◆ **The task**
Begin with the first line of the entries below. Copy each line exactly, stopping after the one that contains "(667, 232) = (395, 427): orange".

-------- Information

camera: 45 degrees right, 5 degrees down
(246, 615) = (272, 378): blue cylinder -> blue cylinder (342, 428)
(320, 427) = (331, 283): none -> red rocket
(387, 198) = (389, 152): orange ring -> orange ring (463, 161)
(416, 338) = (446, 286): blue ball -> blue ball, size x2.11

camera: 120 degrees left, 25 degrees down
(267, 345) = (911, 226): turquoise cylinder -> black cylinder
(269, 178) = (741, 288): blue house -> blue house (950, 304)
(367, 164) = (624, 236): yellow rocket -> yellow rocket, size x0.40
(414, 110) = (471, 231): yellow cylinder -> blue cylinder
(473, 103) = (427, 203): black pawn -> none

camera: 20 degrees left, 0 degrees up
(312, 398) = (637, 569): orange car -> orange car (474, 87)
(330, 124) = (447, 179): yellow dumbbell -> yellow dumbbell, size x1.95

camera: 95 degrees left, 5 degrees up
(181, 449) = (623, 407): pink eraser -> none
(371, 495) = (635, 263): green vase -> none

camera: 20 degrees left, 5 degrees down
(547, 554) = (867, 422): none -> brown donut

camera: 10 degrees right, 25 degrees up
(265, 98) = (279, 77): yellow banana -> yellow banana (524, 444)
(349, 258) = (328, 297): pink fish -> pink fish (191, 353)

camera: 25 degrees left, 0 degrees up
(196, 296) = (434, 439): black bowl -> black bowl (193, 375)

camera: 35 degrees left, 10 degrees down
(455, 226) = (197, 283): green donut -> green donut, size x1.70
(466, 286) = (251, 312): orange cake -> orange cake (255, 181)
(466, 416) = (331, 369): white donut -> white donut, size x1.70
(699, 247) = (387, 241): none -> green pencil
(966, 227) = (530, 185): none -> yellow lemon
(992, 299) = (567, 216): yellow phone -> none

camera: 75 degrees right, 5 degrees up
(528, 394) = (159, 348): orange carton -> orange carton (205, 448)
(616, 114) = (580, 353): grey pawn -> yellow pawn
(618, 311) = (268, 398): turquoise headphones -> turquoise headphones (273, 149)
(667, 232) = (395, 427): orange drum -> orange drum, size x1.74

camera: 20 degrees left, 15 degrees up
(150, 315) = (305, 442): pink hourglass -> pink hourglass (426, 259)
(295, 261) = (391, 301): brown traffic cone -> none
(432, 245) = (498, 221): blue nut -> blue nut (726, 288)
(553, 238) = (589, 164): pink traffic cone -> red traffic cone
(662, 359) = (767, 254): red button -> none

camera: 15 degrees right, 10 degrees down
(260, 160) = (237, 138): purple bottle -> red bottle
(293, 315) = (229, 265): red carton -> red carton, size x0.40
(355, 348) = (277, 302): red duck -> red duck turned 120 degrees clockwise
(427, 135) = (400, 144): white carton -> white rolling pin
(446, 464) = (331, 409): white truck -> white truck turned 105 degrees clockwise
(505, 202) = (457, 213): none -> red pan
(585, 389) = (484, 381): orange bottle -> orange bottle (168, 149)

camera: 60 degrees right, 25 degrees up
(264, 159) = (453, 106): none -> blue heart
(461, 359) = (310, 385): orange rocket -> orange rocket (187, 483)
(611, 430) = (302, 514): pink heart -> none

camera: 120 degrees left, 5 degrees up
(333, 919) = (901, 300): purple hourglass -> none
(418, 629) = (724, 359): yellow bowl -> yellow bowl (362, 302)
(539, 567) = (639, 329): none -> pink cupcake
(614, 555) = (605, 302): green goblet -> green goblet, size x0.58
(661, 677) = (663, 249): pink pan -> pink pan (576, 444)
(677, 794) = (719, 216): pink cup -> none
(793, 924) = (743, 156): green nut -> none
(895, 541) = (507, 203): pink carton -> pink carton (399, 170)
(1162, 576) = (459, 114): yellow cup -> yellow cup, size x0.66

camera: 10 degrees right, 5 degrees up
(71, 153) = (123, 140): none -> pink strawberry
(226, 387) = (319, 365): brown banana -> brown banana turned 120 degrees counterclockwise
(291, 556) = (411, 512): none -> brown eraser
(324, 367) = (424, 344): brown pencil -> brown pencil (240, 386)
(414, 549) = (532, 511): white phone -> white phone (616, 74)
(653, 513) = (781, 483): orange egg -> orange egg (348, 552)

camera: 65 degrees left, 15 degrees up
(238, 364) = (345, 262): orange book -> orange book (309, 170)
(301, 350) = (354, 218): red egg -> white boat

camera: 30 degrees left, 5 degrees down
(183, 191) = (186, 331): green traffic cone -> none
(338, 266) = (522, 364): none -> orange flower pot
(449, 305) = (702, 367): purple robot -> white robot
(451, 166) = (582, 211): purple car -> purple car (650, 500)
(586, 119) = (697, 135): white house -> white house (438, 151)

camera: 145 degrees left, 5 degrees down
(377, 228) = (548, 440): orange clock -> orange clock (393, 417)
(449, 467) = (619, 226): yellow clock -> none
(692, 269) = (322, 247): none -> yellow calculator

----------------

◆ **Answer below**
camera: 45 degrees right, 5 degrees down
(246, 615) = (272, 378): blue cylinder -> blue cylinder (342, 428)
(320, 427) = (331, 283): none -> red rocket
(387, 198) = (389, 152): orange ring -> orange ring (463, 161)
(416, 338) = (446, 286): blue ball -> blue ball, size x2.11

camera: 120 degrees left, 25 degrees down
(267, 345) = (911, 226): turquoise cylinder -> black cylinder
(269, 178) = (741, 288): blue house -> blue house (950, 304)
(367, 164) = (624, 236): yellow rocket -> yellow rocket, size x0.40
(414, 110) = (471, 231): yellow cylinder -> blue cylinder
(473, 103) = (427, 203): black pawn -> none

camera: 20 degrees left, 0 degrees up
(312, 398) = (637, 569): orange car -> orange car (474, 87)
(330, 124) = (447, 179): yellow dumbbell -> yellow dumbbell, size x1.95

camera: 95 degrees left, 5 degrees up
(181, 449) = (623, 407): pink eraser -> none
(371, 495) = (635, 263): green vase -> none

camera: 20 degrees left, 5 degrees down
(547, 554) = (867, 422): none -> brown donut

camera: 10 degrees right, 25 degrees up
(265, 98) = (279, 77): yellow banana -> yellow banana (524, 444)
(349, 258) = (328, 297): pink fish -> pink fish (191, 353)

camera: 25 degrees left, 0 degrees up
(196, 296) = (434, 439): black bowl -> black bowl (193, 375)

camera: 35 degrees left, 10 degrees down
(455, 226) = (197, 283): green donut -> green donut, size x1.70
(466, 286) = (251, 312): orange cake -> orange cake (255, 181)
(466, 416) = (331, 369): white donut -> white donut, size x1.70
(699, 247) = (387, 241): none -> green pencil
(966, 227) = (530, 185): none -> yellow lemon
(992, 299) = (567, 216): yellow phone -> none

camera: 75 degrees right, 5 degrees up
(528, 394) = (159, 348): orange carton -> orange carton (205, 448)
(616, 114) = (580, 353): grey pawn -> yellow pawn
(618, 311) = (268, 398): turquoise headphones -> turquoise headphones (273, 149)
(667, 232) = (395, 427): orange drum -> orange drum, size x1.74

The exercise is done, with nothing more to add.